[[ Given records, beginning ]]
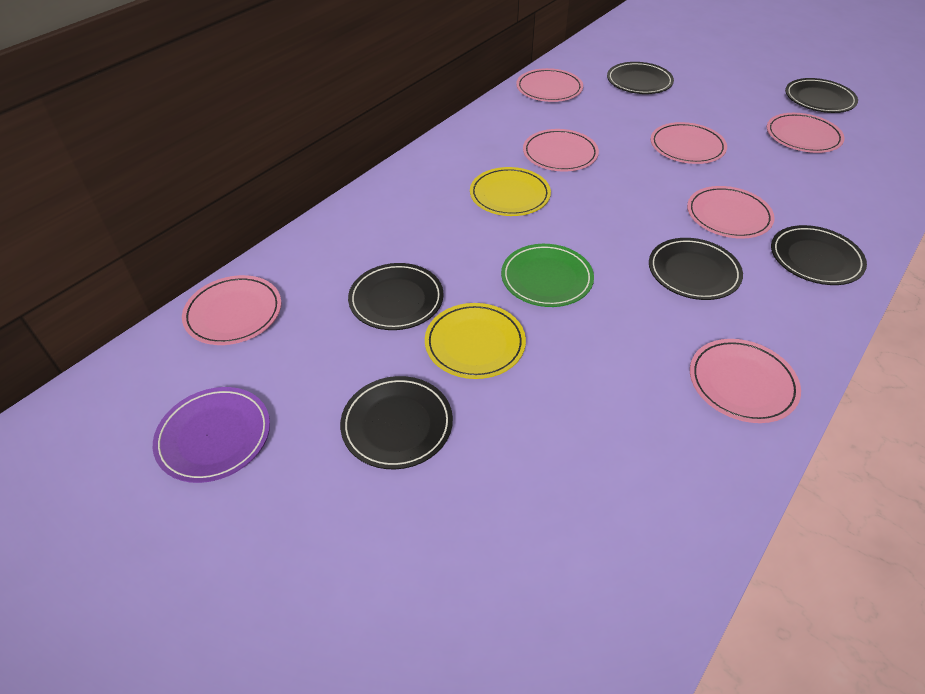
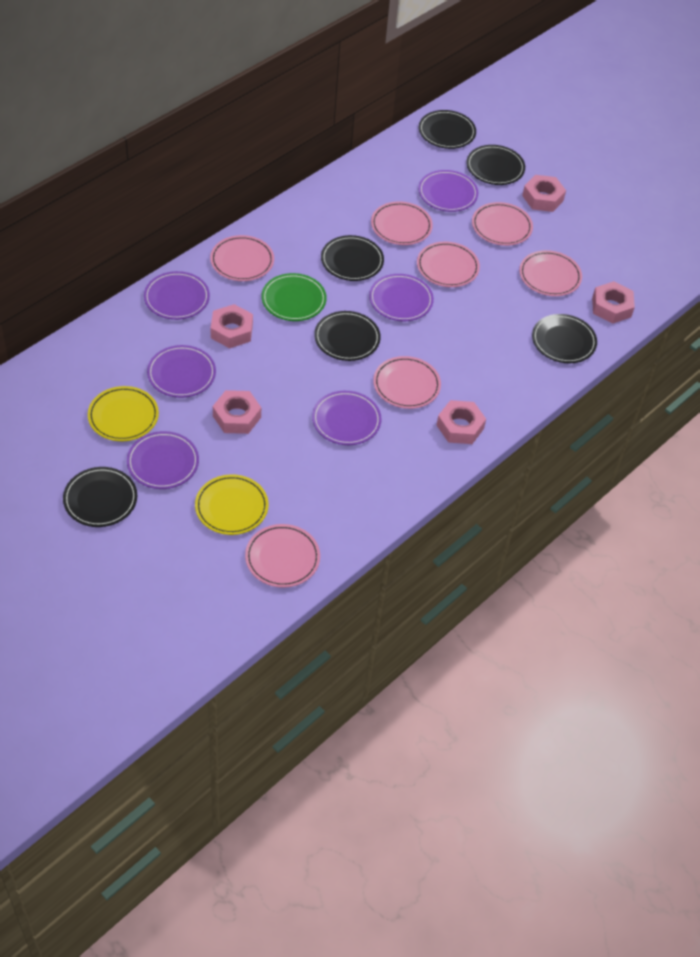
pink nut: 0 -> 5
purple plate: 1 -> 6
[[ Given records, end ]]
[[ Given records, beginning ]]
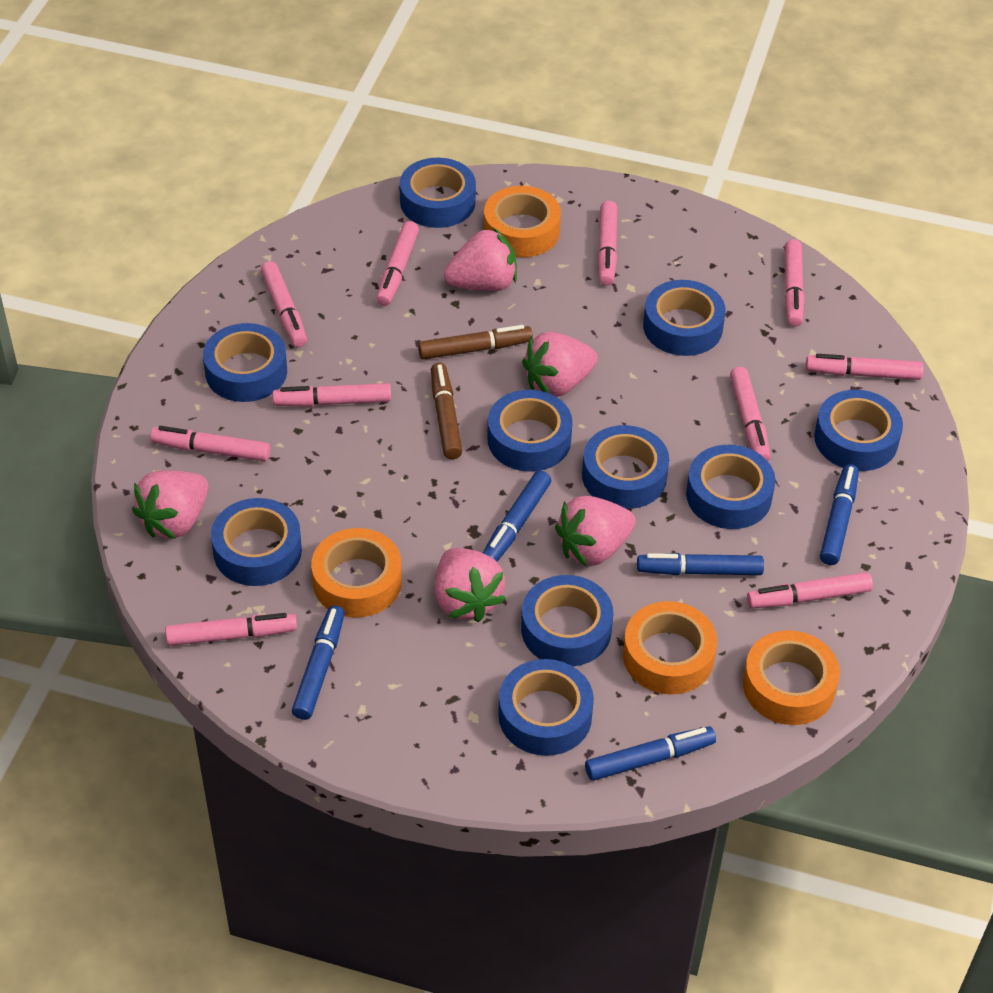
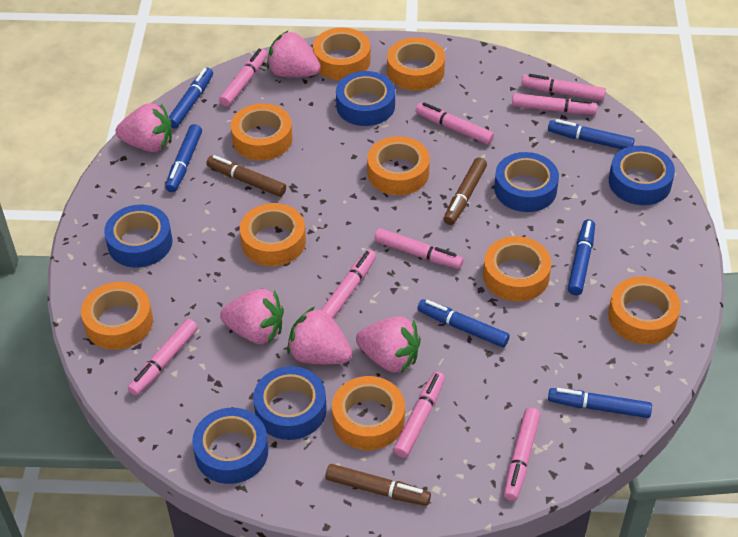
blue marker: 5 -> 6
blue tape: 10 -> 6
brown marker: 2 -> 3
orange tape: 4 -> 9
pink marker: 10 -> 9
[[ Given records, end ]]
### Aim of the task
Using the records above, restate word for word the lines from the one with "blue marker: 5 -> 6" through the one with "pink marker: 10 -> 9", both included.

### Task response
blue marker: 5 -> 6
blue tape: 10 -> 6
brown marker: 2 -> 3
orange tape: 4 -> 9
pink marker: 10 -> 9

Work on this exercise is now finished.